>>>>>

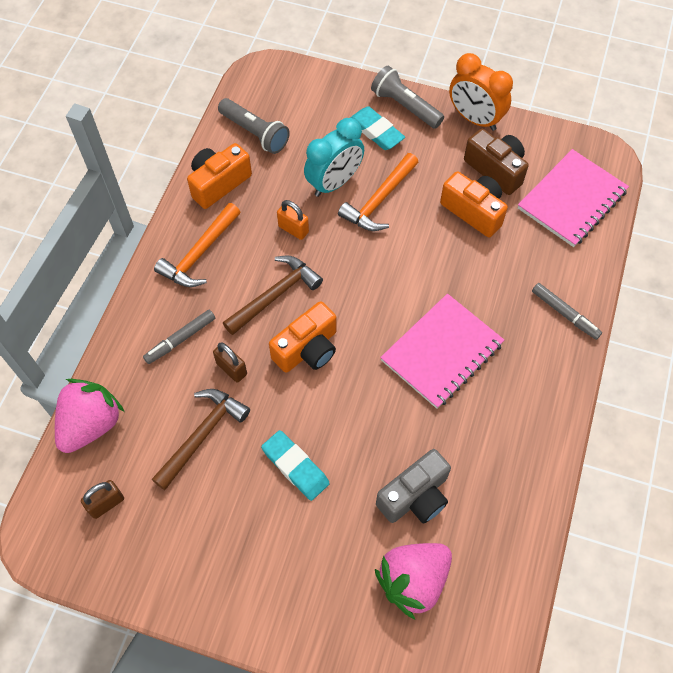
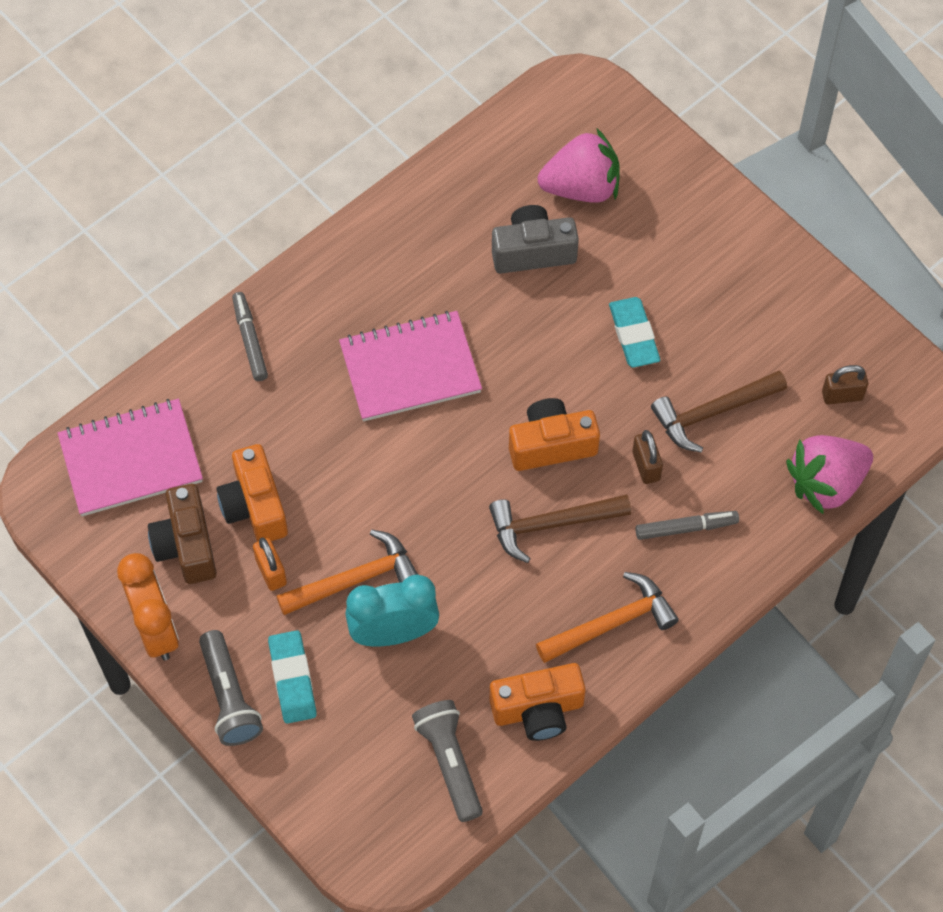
camera: 150 degrees left, 0 degrees up
(293, 229) = (482, 596): orange padlock -> orange padlock (271, 572)

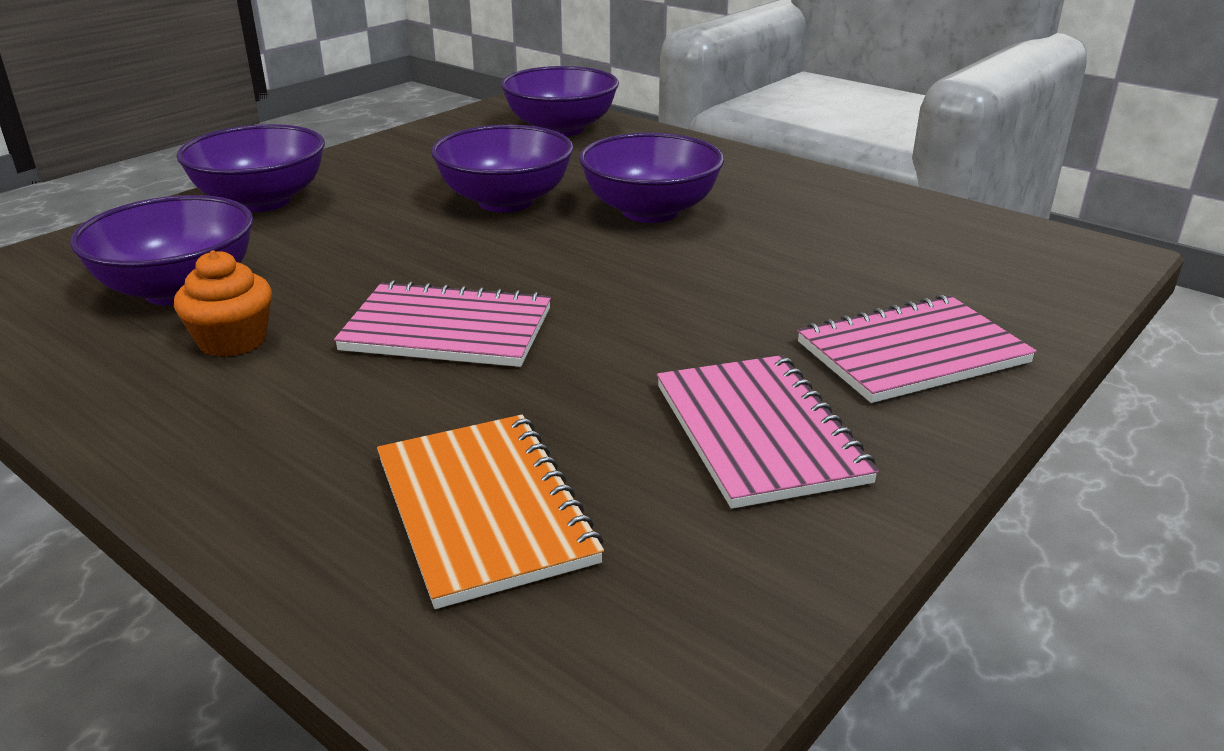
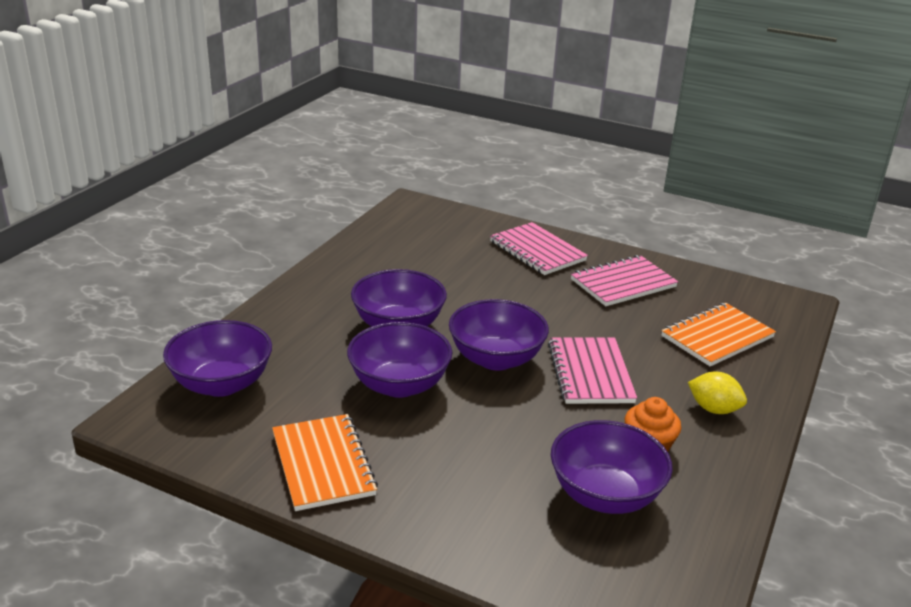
camera: 105 degrees left, 0 degrees up
(258, 428) = (713, 409): none -> yellow lemon
(262, 201) = (439, 512): purple bowl -> purple bowl (496, 359)
(389, 161) = (323, 464): none -> orange notebook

<<<<<

For every entry above, write it out exactly and remove any image.

camera: 150 degrees left, 0 degrees up
(293, 229) = (482, 596): orange padlock -> orange padlock (271, 572)

camera: 105 degrees left, 0 degrees up
(258, 428) = (713, 409): none -> yellow lemon
(262, 201) = (439, 512): purple bowl -> purple bowl (496, 359)
(389, 161) = (323, 464): none -> orange notebook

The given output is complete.